*ACTIVITY*:
Every line of the listing should be retyped exactly, but none of the pictures should be.

"""

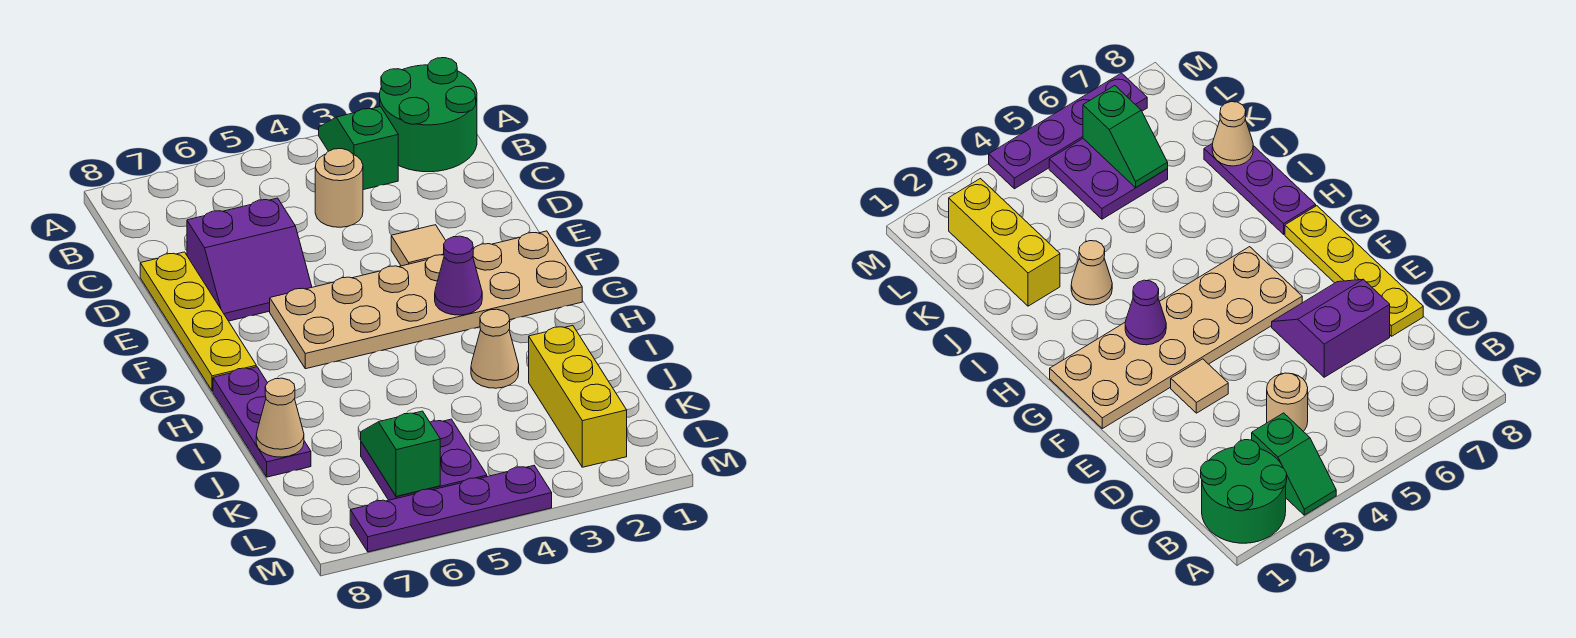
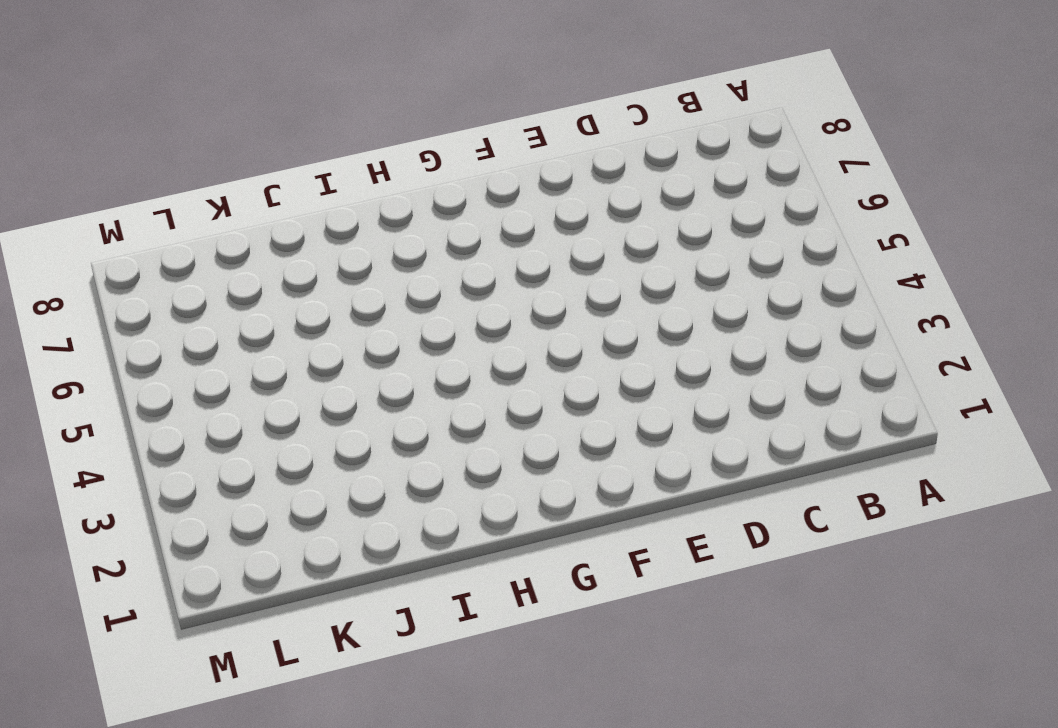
none -> green round brick A1:B2 level 1
none -> green slope A3:B3 level 1 top B
none -> tan round brick C4 level 1

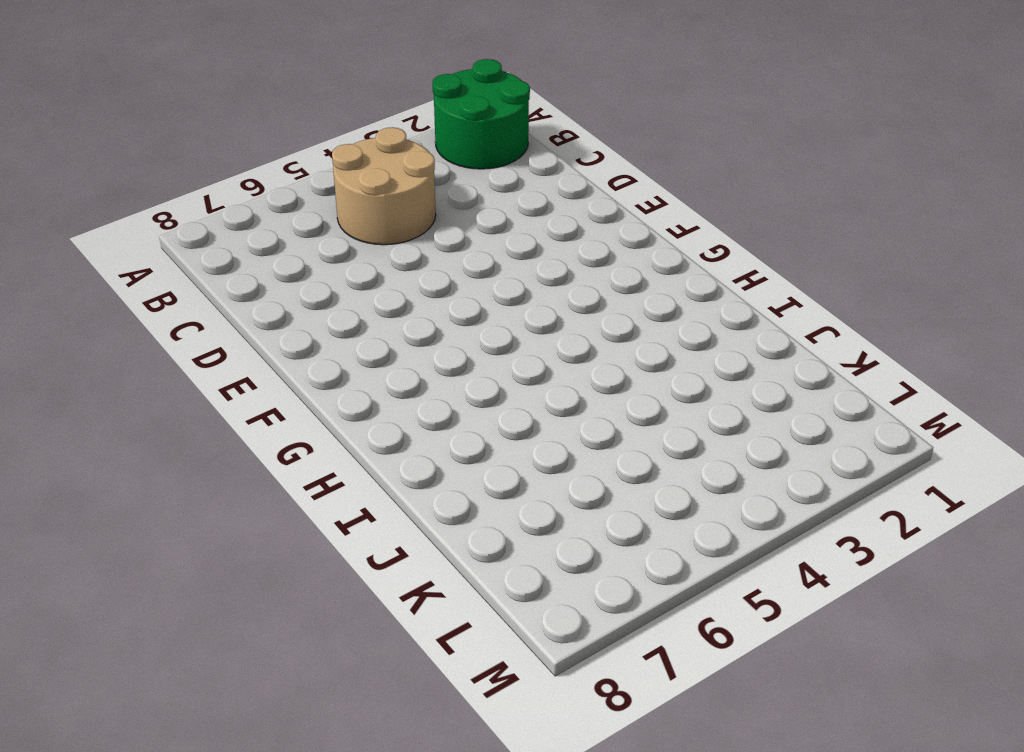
tan round brick B4:C5 level 1 -> tan round brick C4 level 1
none -> green slope A3:B3 level 1 top B
none -> purple slope D6:E7 level 1 top D
none -> yellow plate D8:G8 level 1

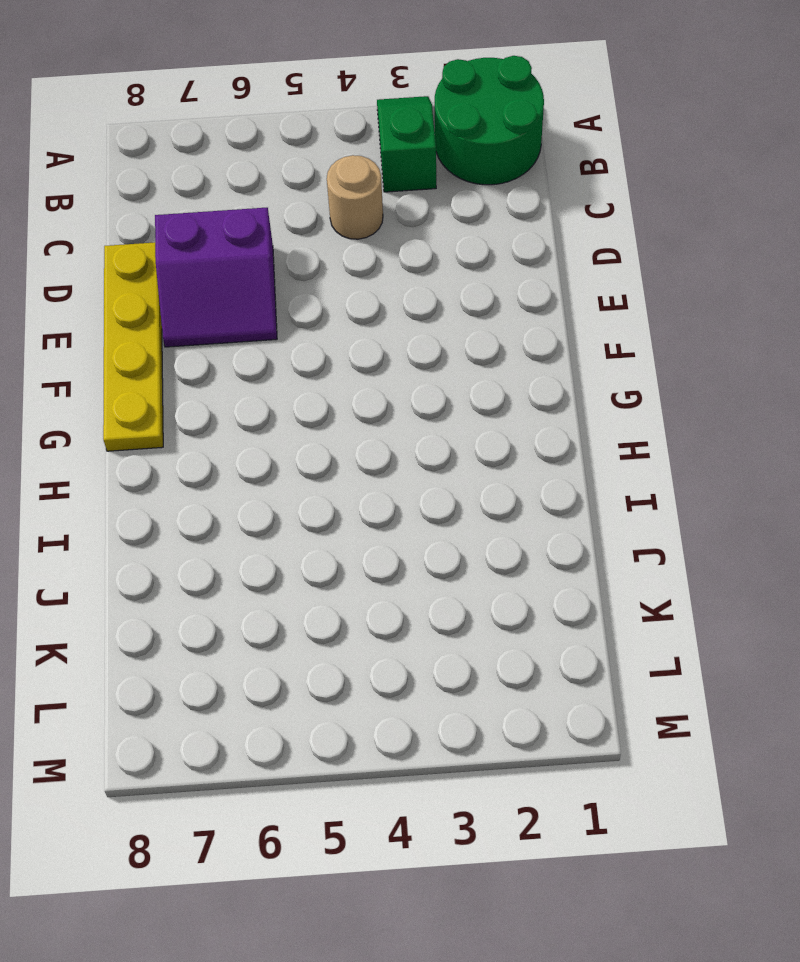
none -> tan tile E3 level 1
none -> tan plate F1:G6 level 1
none -> purple plate H8:J8 level 1

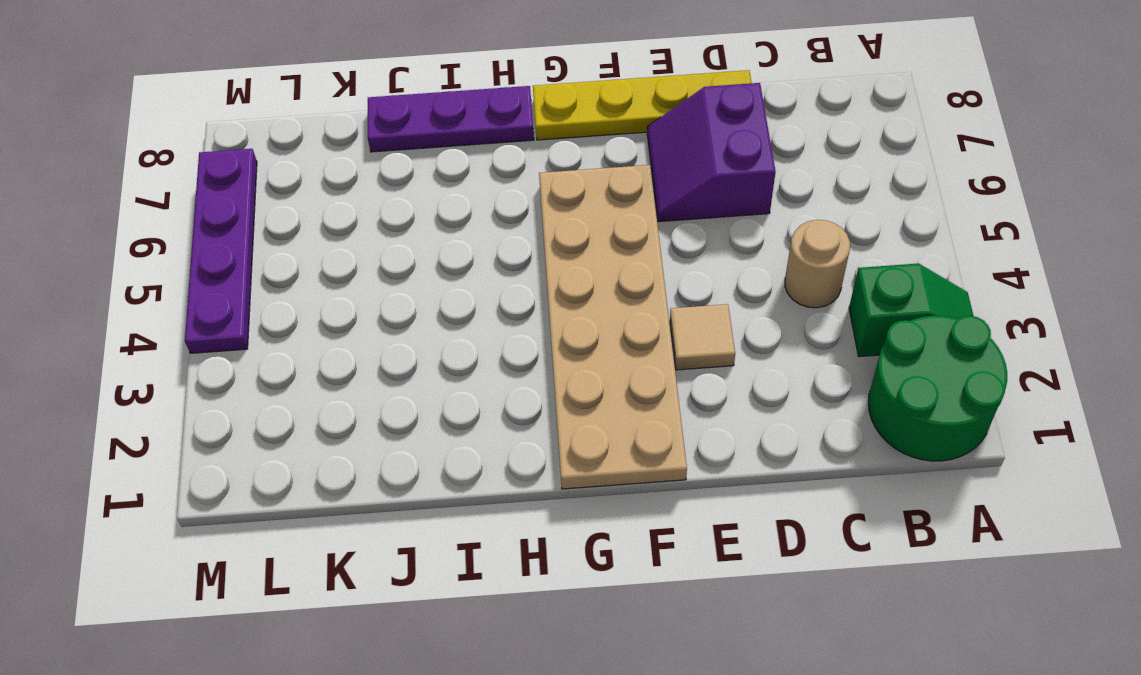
none -> tan cone I3 level 1
none -> yellow brick J2:L2 level 1
none -> purple plate K5:L6 level 1

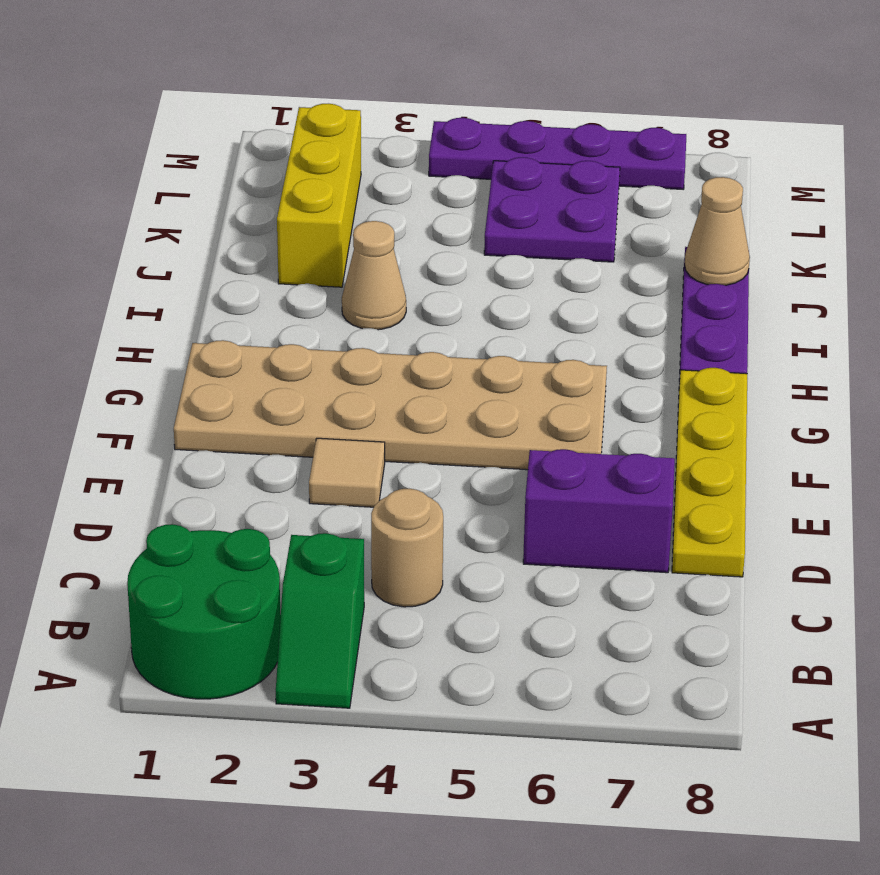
none -> purple cone G3 level 2
none -> green slope K6:L6 level 2 top L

"""

*SOLUTION TO THIS EXERCISE*:
none -> green round brick A1:B2 level 1
none -> green slope A3:B3 level 1 top B
none -> tan round brick C4 level 1

tan round brick B4:C5 level 1 -> tan round brick C4 level 1
none -> green slope A3:B3 level 1 top B
none -> purple slope D6:E7 level 1 top D
none -> yellow plate D8:G8 level 1

none -> tan tile E3 level 1
none -> tan plate F1:G6 level 1
none -> purple plate H8:J8 level 1

none -> tan cone I3 level 1
none -> yellow brick J2:L2 level 1
none -> purple plate K5:L6 level 1

none -> purple cone G3 level 2
none -> green slope K6:L6 level 2 top L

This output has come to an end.